- _PROVIDED RECORDS_:
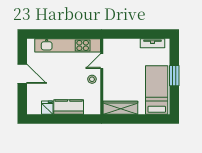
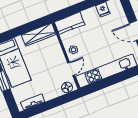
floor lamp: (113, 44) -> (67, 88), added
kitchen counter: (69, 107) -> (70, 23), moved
* * *
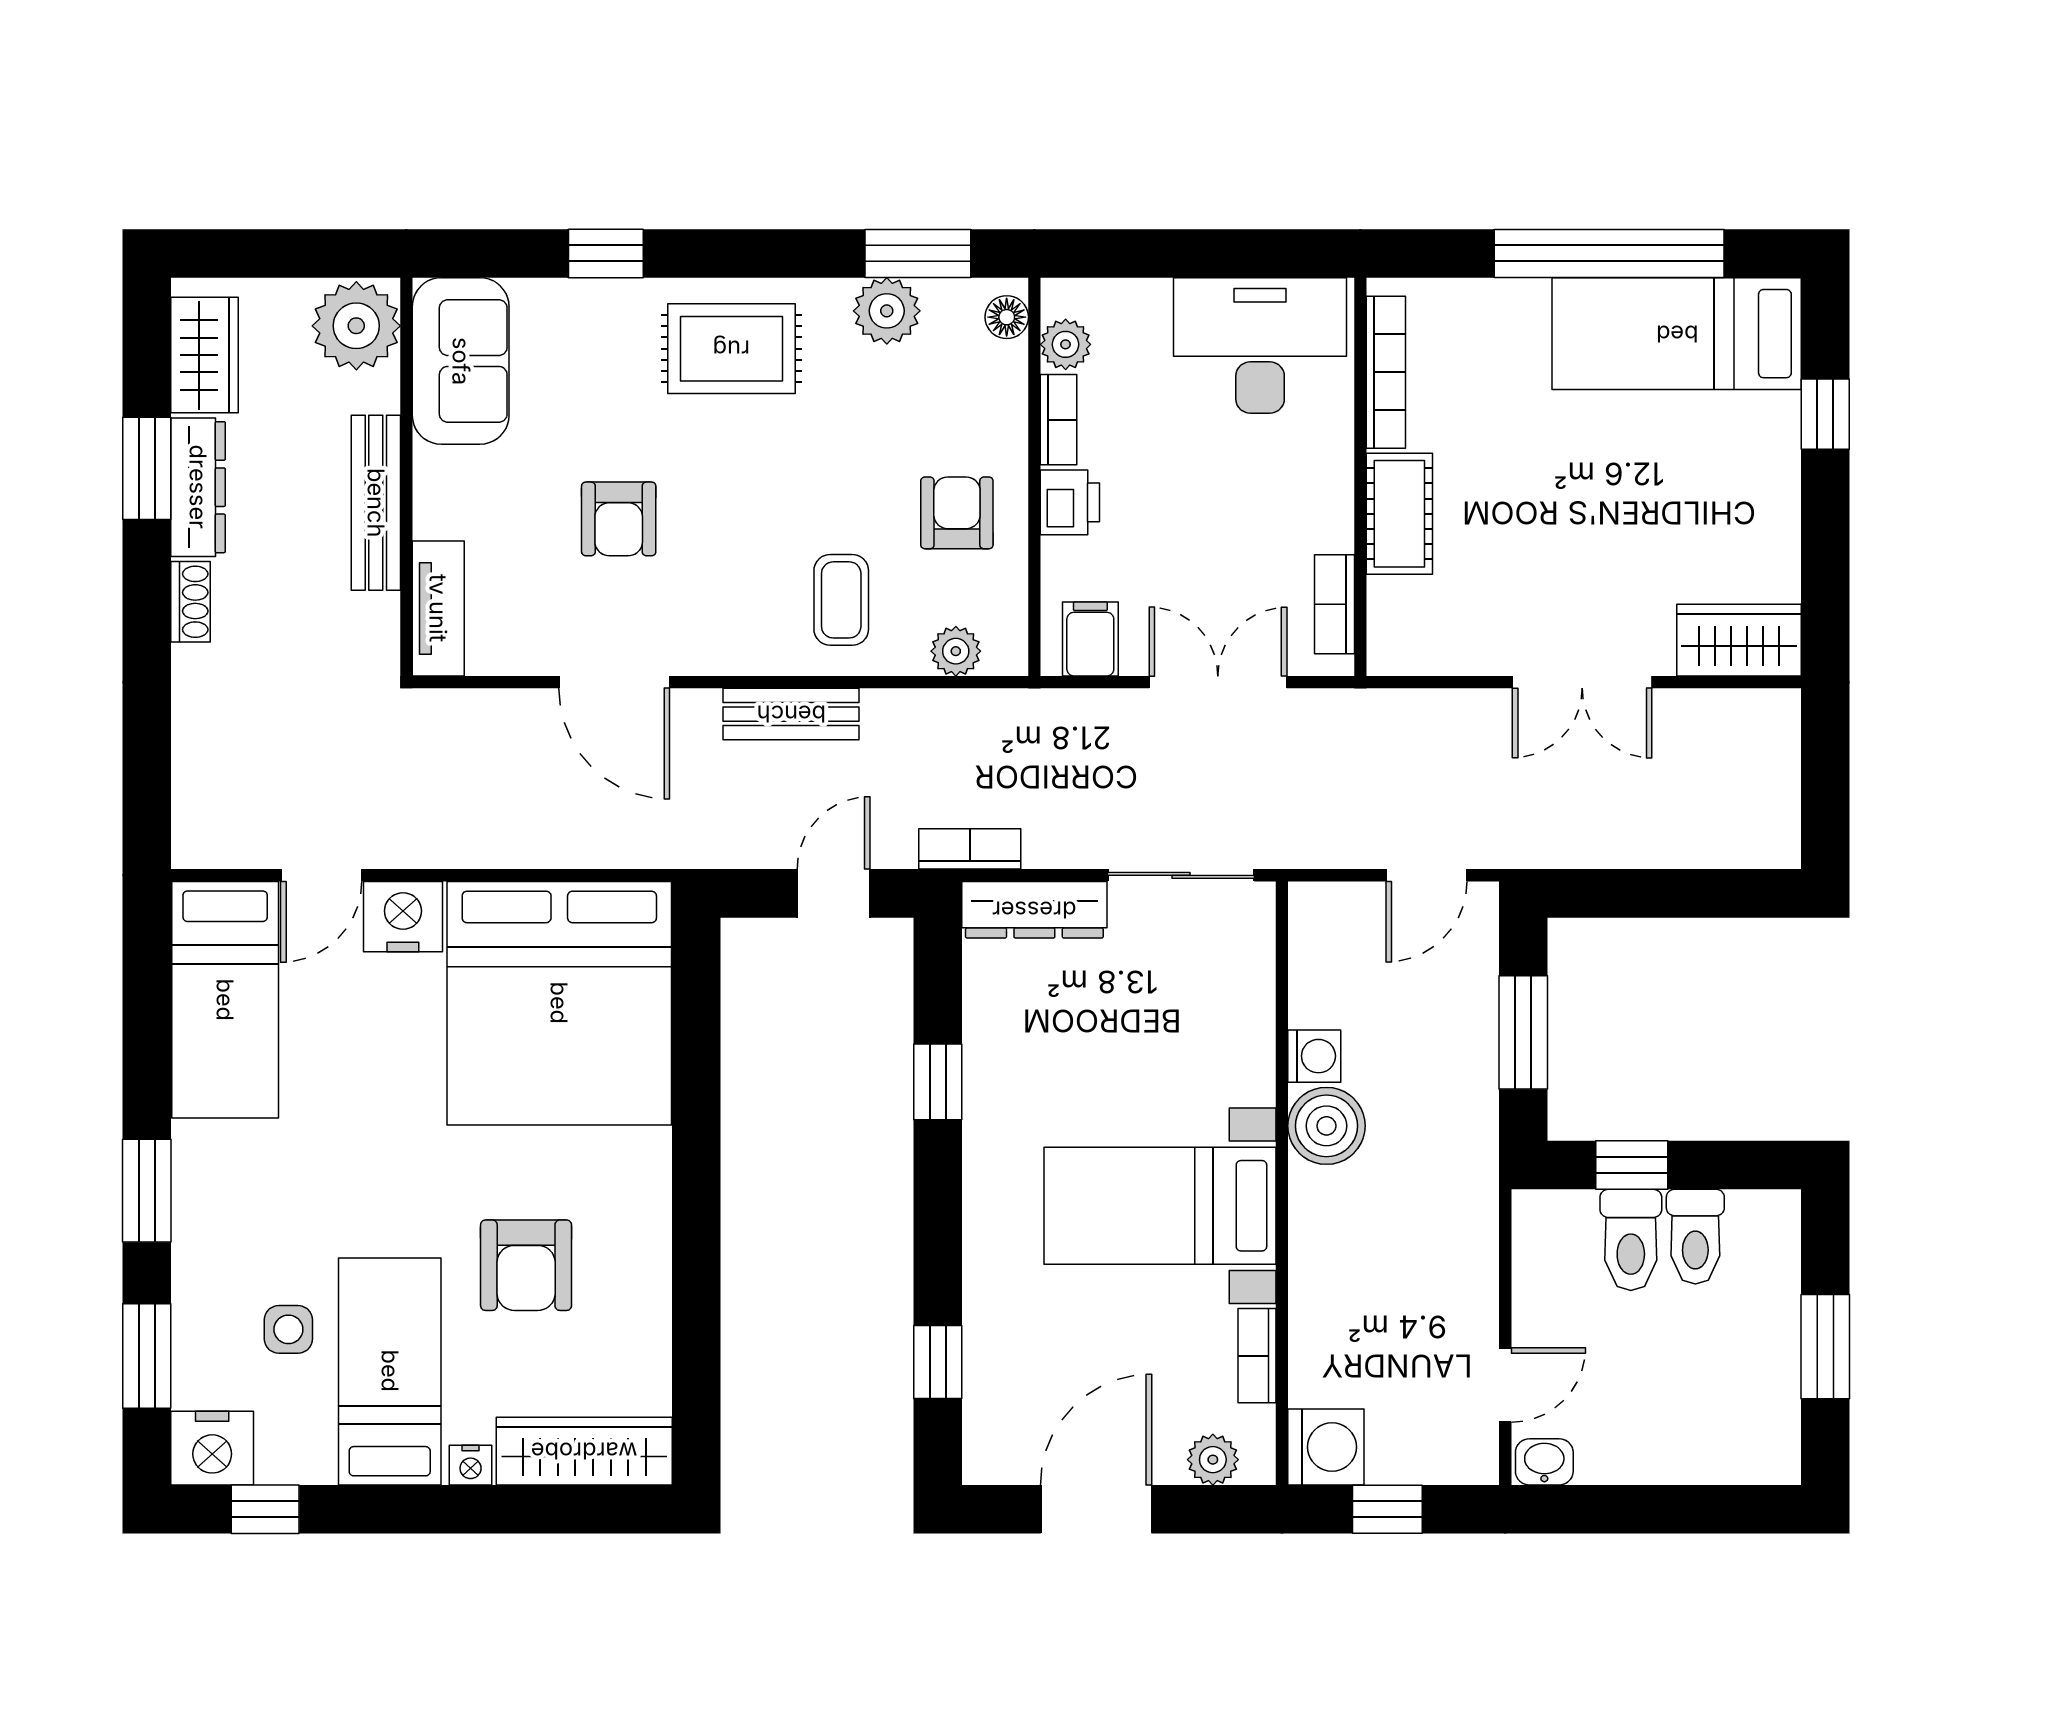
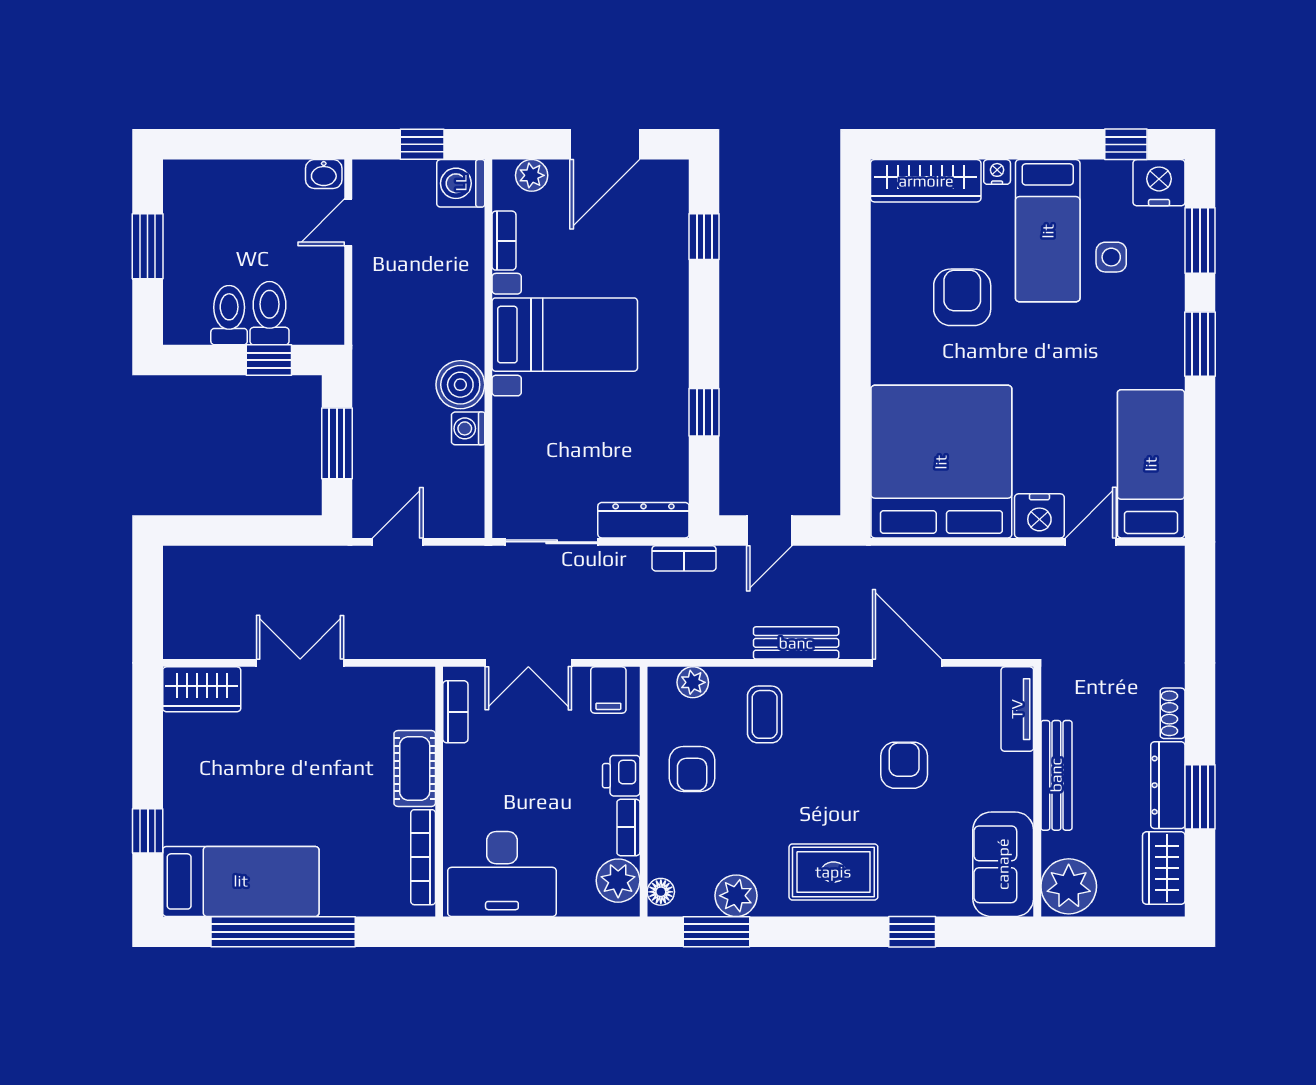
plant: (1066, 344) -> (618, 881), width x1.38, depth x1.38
* * *
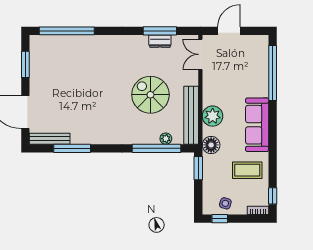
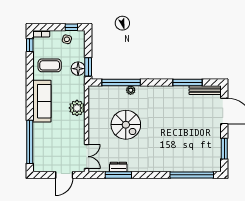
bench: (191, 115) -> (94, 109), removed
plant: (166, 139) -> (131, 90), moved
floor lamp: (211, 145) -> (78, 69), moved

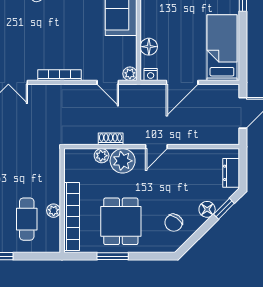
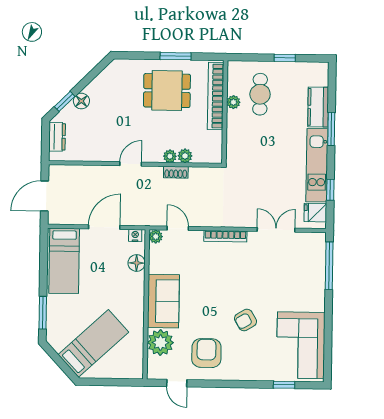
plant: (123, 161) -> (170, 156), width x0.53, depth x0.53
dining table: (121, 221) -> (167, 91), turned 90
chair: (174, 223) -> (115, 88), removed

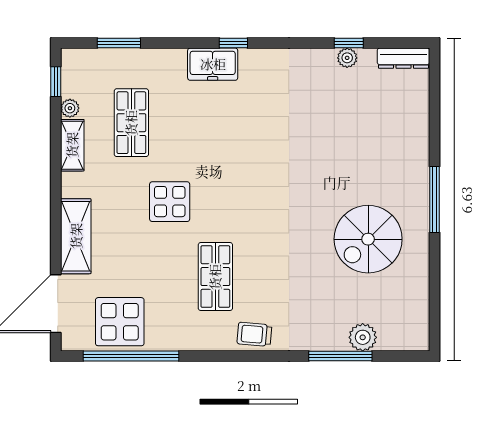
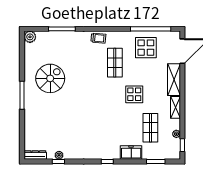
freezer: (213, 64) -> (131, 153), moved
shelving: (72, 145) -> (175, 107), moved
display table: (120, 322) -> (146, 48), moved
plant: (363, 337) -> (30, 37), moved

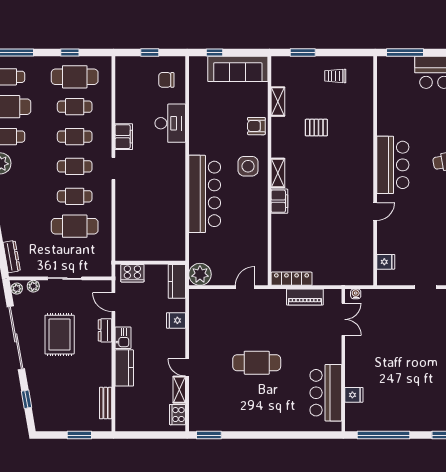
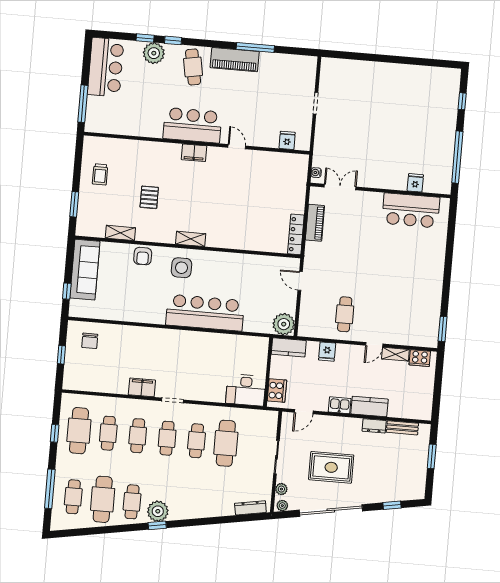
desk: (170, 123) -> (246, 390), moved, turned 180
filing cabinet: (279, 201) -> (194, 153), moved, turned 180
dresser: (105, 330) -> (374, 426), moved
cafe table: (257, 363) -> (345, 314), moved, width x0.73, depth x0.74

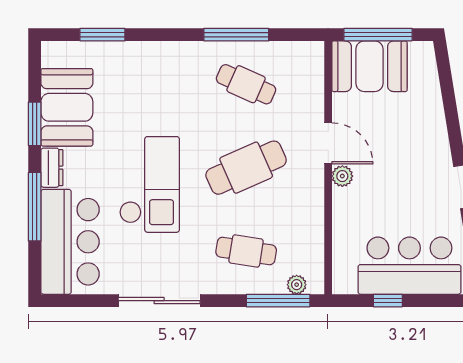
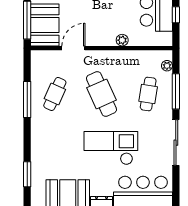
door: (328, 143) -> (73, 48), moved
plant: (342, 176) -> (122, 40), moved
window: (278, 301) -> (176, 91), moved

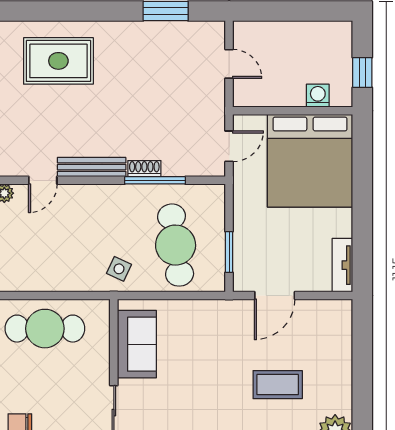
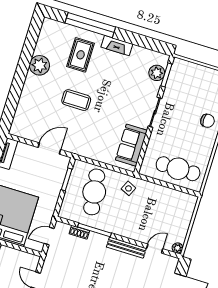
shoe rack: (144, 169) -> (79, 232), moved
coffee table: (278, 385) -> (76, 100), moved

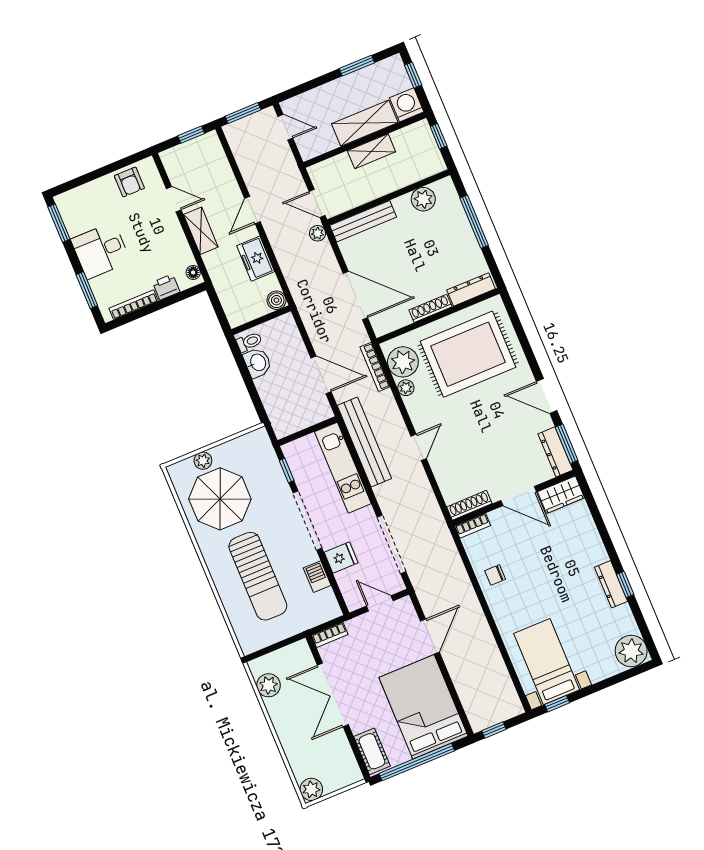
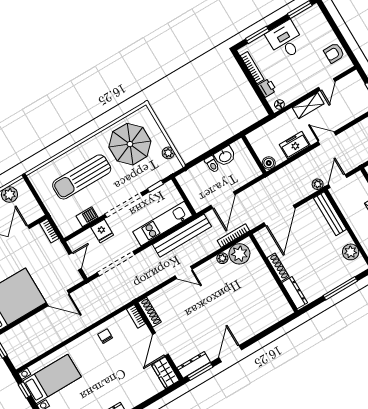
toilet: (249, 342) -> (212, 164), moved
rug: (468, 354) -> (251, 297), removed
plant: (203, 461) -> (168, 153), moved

- _REQUIRED WORK_:
Using the material above, report each line where "plant" occurs.

- _SOLUTION TO THIS PROBLEM_:
plant: (1066, 344) -> (618, 881), width x1.38, depth x1.38
plant: (166, 139) -> (131, 90), moved
plant: (123, 161) -> (170, 156), width x0.53, depth x0.53
plant: (363, 337) -> (30, 37), moved
plant: (342, 176) -> (122, 40), moved
plant: (203, 461) -> (168, 153), moved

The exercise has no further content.